Object correspondence data –
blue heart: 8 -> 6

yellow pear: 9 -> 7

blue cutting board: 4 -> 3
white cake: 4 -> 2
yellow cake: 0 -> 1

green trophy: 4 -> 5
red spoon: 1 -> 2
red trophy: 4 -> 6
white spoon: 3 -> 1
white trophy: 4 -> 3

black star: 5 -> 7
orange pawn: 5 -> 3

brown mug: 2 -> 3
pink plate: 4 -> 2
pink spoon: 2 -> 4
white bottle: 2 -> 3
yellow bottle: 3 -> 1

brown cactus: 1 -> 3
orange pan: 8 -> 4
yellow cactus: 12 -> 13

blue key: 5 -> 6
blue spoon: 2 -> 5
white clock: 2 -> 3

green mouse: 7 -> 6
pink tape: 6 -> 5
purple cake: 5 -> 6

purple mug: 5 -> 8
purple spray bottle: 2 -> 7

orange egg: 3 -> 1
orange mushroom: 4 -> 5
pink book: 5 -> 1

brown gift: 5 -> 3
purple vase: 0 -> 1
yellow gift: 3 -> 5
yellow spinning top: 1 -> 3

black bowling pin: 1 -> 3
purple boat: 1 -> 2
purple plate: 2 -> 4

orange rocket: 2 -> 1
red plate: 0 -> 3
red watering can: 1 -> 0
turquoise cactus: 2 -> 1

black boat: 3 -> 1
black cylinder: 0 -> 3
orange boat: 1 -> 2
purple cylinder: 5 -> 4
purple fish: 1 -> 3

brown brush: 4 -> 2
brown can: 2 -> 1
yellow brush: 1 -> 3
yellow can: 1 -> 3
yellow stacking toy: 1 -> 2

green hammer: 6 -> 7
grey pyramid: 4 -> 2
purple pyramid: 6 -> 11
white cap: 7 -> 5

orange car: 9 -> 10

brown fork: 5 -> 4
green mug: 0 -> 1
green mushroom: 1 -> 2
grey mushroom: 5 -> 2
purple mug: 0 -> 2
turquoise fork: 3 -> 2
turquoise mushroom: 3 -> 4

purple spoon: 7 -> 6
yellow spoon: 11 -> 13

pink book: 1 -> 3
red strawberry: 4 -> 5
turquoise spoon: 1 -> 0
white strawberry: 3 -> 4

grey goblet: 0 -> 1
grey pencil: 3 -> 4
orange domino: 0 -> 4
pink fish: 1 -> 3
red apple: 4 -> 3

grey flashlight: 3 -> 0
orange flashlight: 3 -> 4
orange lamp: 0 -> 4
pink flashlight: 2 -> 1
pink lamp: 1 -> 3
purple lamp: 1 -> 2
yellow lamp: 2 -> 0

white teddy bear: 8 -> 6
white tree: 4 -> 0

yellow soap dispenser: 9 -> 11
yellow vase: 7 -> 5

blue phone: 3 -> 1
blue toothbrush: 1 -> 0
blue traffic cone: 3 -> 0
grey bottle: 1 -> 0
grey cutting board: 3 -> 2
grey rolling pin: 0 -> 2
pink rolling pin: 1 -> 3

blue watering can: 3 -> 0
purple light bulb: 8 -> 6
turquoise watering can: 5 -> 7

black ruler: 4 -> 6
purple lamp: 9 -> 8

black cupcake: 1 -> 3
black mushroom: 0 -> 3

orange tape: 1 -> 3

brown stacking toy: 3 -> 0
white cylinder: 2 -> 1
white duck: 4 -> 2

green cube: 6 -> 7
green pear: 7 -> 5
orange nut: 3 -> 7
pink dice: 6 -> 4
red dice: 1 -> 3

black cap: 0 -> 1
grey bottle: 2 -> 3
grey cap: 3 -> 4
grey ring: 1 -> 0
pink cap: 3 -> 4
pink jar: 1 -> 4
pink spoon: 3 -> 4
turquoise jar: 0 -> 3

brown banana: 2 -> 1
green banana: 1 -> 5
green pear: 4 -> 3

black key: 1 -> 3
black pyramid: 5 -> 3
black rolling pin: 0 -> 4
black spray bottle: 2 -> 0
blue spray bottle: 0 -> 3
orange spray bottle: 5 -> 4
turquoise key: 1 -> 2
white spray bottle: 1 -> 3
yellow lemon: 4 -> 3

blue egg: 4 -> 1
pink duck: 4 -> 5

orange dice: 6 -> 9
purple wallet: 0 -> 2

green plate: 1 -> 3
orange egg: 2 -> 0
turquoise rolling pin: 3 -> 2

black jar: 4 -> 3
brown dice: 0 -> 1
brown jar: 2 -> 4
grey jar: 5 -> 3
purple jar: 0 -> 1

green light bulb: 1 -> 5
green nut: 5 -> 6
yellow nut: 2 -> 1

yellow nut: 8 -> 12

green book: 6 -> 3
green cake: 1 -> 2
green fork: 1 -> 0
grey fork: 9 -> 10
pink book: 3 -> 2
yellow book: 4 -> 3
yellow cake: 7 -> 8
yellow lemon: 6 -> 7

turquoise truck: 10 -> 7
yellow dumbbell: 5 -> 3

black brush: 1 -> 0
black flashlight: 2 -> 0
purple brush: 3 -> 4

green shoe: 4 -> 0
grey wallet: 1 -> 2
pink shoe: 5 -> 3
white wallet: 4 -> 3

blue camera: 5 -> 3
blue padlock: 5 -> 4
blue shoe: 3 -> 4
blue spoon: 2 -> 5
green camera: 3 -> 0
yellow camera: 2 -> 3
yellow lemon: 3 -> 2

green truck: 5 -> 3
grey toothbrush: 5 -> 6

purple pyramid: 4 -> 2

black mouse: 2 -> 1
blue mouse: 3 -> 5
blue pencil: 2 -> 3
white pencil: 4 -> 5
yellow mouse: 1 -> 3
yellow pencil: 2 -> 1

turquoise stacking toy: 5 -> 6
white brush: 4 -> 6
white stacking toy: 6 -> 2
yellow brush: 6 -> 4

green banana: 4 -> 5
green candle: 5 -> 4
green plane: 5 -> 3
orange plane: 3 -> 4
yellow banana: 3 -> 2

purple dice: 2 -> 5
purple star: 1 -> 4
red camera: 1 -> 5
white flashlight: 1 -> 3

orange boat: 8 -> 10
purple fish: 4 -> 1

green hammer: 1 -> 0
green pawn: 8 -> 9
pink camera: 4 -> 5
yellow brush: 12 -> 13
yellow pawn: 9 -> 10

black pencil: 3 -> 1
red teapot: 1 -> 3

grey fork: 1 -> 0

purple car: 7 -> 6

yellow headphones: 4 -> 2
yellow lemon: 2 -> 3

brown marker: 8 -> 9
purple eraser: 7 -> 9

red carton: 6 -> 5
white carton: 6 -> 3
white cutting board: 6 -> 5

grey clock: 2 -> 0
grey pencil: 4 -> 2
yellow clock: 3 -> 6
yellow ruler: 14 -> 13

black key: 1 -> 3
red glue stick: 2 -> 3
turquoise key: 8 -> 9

Directions – Go through the records and repeat each one exactly as written.

Response area –
blue heart: 8 -> 6

yellow pear: 9 -> 7

blue cutting board: 4 -> 3
white cake: 4 -> 2
yellow cake: 0 -> 1

green trophy: 4 -> 5
red spoon: 1 -> 2
red trophy: 4 -> 6
white spoon: 3 -> 1
white trophy: 4 -> 3

black star: 5 -> 7
orange pawn: 5 -> 3

brown mug: 2 -> 3
pink plate: 4 -> 2
pink spoon: 2 -> 4
white bottle: 2 -> 3
yellow bottle: 3 -> 1

brown cactus: 1 -> 3
orange pan: 8 -> 4
yellow cactus: 12 -> 13

blue key: 5 -> 6
blue spoon: 2 -> 5
white clock: 2 -> 3

green mouse: 7 -> 6
pink tape: 6 -> 5
purple cake: 5 -> 6

purple mug: 5 -> 8
purple spray bottle: 2 -> 7

orange egg: 3 -> 1
orange mushroom: 4 -> 5
pink book: 5 -> 1

brown gift: 5 -> 3
purple vase: 0 -> 1
yellow gift: 3 -> 5
yellow spinning top: 1 -> 3

black bowling pin: 1 -> 3
purple boat: 1 -> 2
purple plate: 2 -> 4

orange rocket: 2 -> 1
red plate: 0 -> 3
red watering can: 1 -> 0
turquoise cactus: 2 -> 1

black boat: 3 -> 1
black cylinder: 0 -> 3
orange boat: 1 -> 2
purple cylinder: 5 -> 4
purple fish: 1 -> 3

brown brush: 4 -> 2
brown can: 2 -> 1
yellow brush: 1 -> 3
yellow can: 1 -> 3
yellow stacking toy: 1 -> 2

green hammer: 6 -> 7
grey pyramid: 4 -> 2
purple pyramid: 6 -> 11
white cap: 7 -> 5

orange car: 9 -> 10

brown fork: 5 -> 4
green mug: 0 -> 1
green mushroom: 1 -> 2
grey mushroom: 5 -> 2
purple mug: 0 -> 2
turquoise fork: 3 -> 2
turquoise mushroom: 3 -> 4

purple spoon: 7 -> 6
yellow spoon: 11 -> 13

pink book: 1 -> 3
red strawberry: 4 -> 5
turquoise spoon: 1 -> 0
white strawberry: 3 -> 4

grey goblet: 0 -> 1
grey pencil: 3 -> 4
orange domino: 0 -> 4
pink fish: 1 -> 3
red apple: 4 -> 3

grey flashlight: 3 -> 0
orange flashlight: 3 -> 4
orange lamp: 0 -> 4
pink flashlight: 2 -> 1
pink lamp: 1 -> 3
purple lamp: 1 -> 2
yellow lamp: 2 -> 0

white teddy bear: 8 -> 6
white tree: 4 -> 0

yellow soap dispenser: 9 -> 11
yellow vase: 7 -> 5

blue phone: 3 -> 1
blue toothbrush: 1 -> 0
blue traffic cone: 3 -> 0
grey bottle: 1 -> 0
grey cutting board: 3 -> 2
grey rolling pin: 0 -> 2
pink rolling pin: 1 -> 3

blue watering can: 3 -> 0
purple light bulb: 8 -> 6
turquoise watering can: 5 -> 7

black ruler: 4 -> 6
purple lamp: 9 -> 8

black cupcake: 1 -> 3
black mushroom: 0 -> 3

orange tape: 1 -> 3

brown stacking toy: 3 -> 0
white cylinder: 2 -> 1
white duck: 4 -> 2

green cube: 6 -> 7
green pear: 7 -> 5
orange nut: 3 -> 7
pink dice: 6 -> 4
red dice: 1 -> 3

black cap: 0 -> 1
grey bottle: 2 -> 3
grey cap: 3 -> 4
grey ring: 1 -> 0
pink cap: 3 -> 4
pink jar: 1 -> 4
pink spoon: 3 -> 4
turquoise jar: 0 -> 3

brown banana: 2 -> 1
green banana: 1 -> 5
green pear: 4 -> 3

black key: 1 -> 3
black pyramid: 5 -> 3
black rolling pin: 0 -> 4
black spray bottle: 2 -> 0
blue spray bottle: 0 -> 3
orange spray bottle: 5 -> 4
turquoise key: 1 -> 2
white spray bottle: 1 -> 3
yellow lemon: 4 -> 3

blue egg: 4 -> 1
pink duck: 4 -> 5

orange dice: 6 -> 9
purple wallet: 0 -> 2

green plate: 1 -> 3
orange egg: 2 -> 0
turquoise rolling pin: 3 -> 2

black jar: 4 -> 3
brown dice: 0 -> 1
brown jar: 2 -> 4
grey jar: 5 -> 3
purple jar: 0 -> 1

green light bulb: 1 -> 5
green nut: 5 -> 6
yellow nut: 2 -> 1

yellow nut: 8 -> 12

green book: 6 -> 3
green cake: 1 -> 2
green fork: 1 -> 0
grey fork: 9 -> 10
pink book: 3 -> 2
yellow book: 4 -> 3
yellow cake: 7 -> 8
yellow lemon: 6 -> 7

turquoise truck: 10 -> 7
yellow dumbbell: 5 -> 3

black brush: 1 -> 0
black flashlight: 2 -> 0
purple brush: 3 -> 4

green shoe: 4 -> 0
grey wallet: 1 -> 2
pink shoe: 5 -> 3
white wallet: 4 -> 3

blue camera: 5 -> 3
blue padlock: 5 -> 4
blue shoe: 3 -> 4
blue spoon: 2 -> 5
green camera: 3 -> 0
yellow camera: 2 -> 3
yellow lemon: 3 -> 2

green truck: 5 -> 3
grey toothbrush: 5 -> 6

purple pyramid: 4 -> 2

black mouse: 2 -> 1
blue mouse: 3 -> 5
blue pencil: 2 -> 3
white pencil: 4 -> 5
yellow mouse: 1 -> 3
yellow pencil: 2 -> 1

turquoise stacking toy: 5 -> 6
white brush: 4 -> 6
white stacking toy: 6 -> 2
yellow brush: 6 -> 4

green banana: 4 -> 5
green candle: 5 -> 4
green plane: 5 -> 3
orange plane: 3 -> 4
yellow banana: 3 -> 2

purple dice: 2 -> 5
purple star: 1 -> 4
red camera: 1 -> 5
white flashlight: 1 -> 3

orange boat: 8 -> 10
purple fish: 4 -> 1

green hammer: 1 -> 0
green pawn: 8 -> 9
pink camera: 4 -> 5
yellow brush: 12 -> 13
yellow pawn: 9 -> 10

black pencil: 3 -> 1
red teapot: 1 -> 3

grey fork: 1 -> 0

purple car: 7 -> 6

yellow headphones: 4 -> 2
yellow lemon: 2 -> 3

brown marker: 8 -> 9
purple eraser: 7 -> 9

red carton: 6 -> 5
white carton: 6 -> 3
white cutting board: 6 -> 5

grey clock: 2 -> 0
grey pencil: 4 -> 2
yellow clock: 3 -> 6
yellow ruler: 14 -> 13

black key: 1 -> 3
red glue stick: 2 -> 3
turquoise key: 8 -> 9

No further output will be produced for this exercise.